[Start of section]
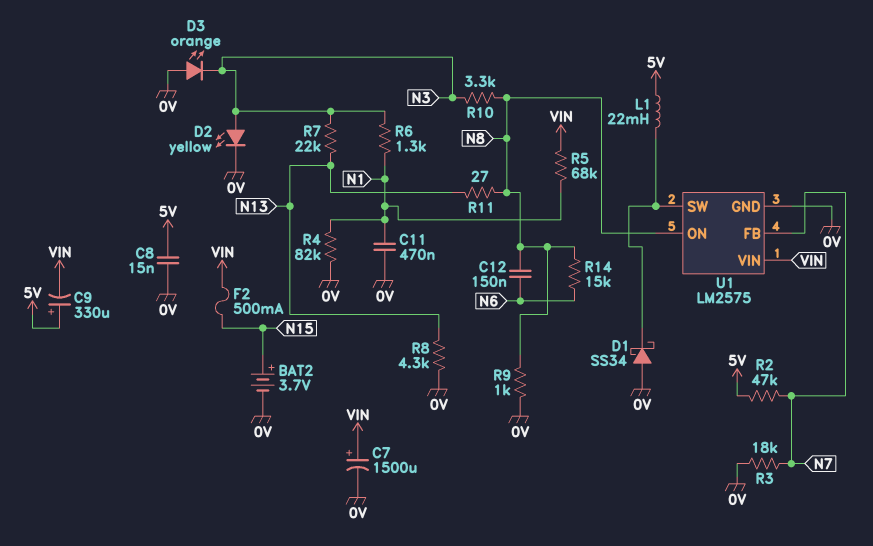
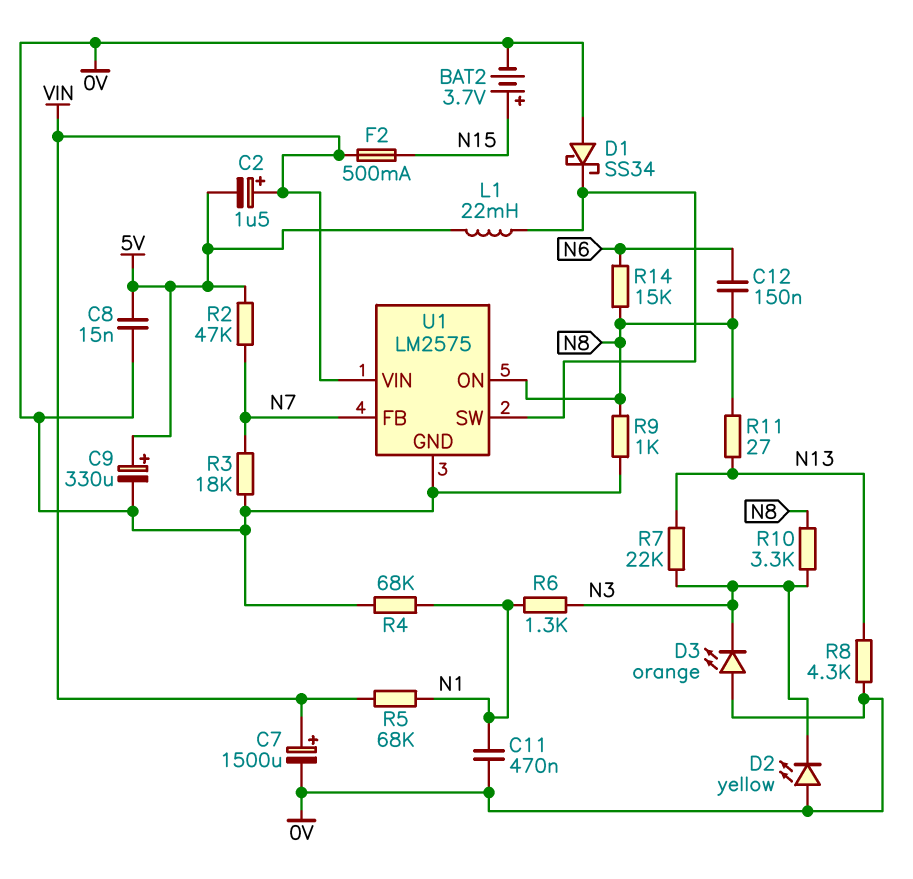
C2: none -> 1.5uF (plus VIN, minus 5V)
C9: 330uF (plus 5V, minus VIN) -> 330uF (plus 5V, minus 0V)
D2: LED yellow (A N3, K 0V) -> LED yellow (A 0V, K N3)
R4: 82k (0V, N1) -> 68k (0V, N1)

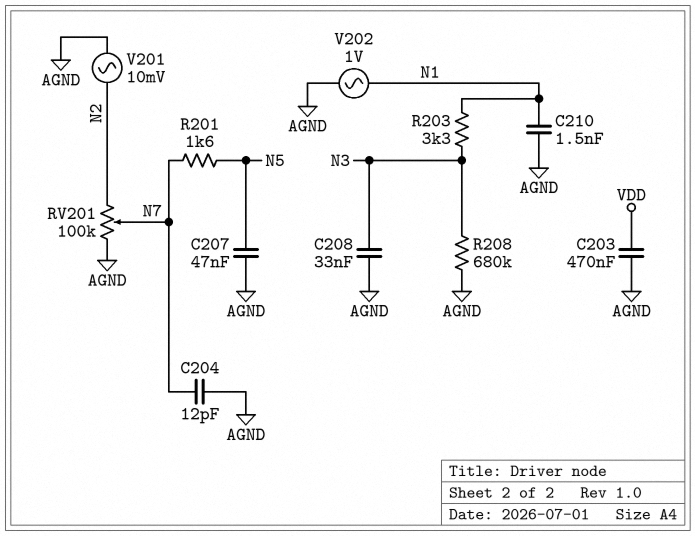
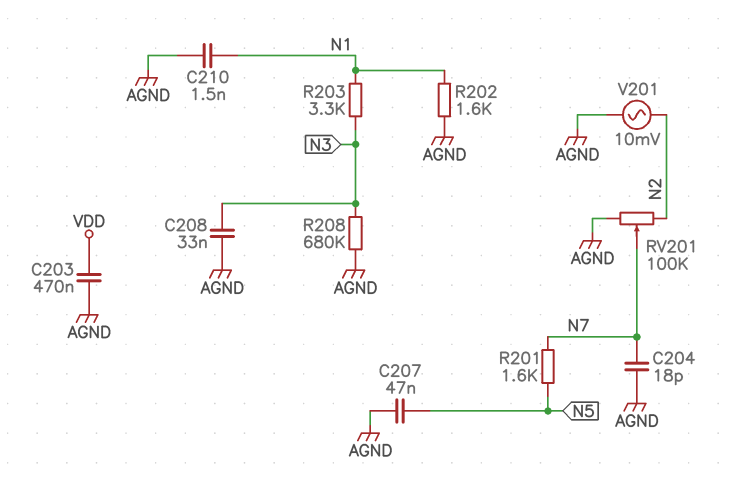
C204: 12pF (AGND, N7) -> 18pF (AGND, N7)
R202: none -> 1.6k (AGND, N1)
V202: AC 1V (AGND, N1) -> none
[End of section]
Problem statement » Repeat the entries exactly, pictures left out.

Answer below »
C2: none -> 1.5uF (plus VIN, minus 5V)
C9: 330uF (plus 5V, minus VIN) -> 330uF (plus 5V, minus 0V)
D2: LED yellow (A N3, K 0V) -> LED yellow (A 0V, K N3)
R4: 82k (0V, N1) -> 68k (0V, N1)

C204: 12pF (AGND, N7) -> 18pF (AGND, N7)
R202: none -> 1.6k (AGND, N1)
V202: AC 1V (AGND, N1) -> none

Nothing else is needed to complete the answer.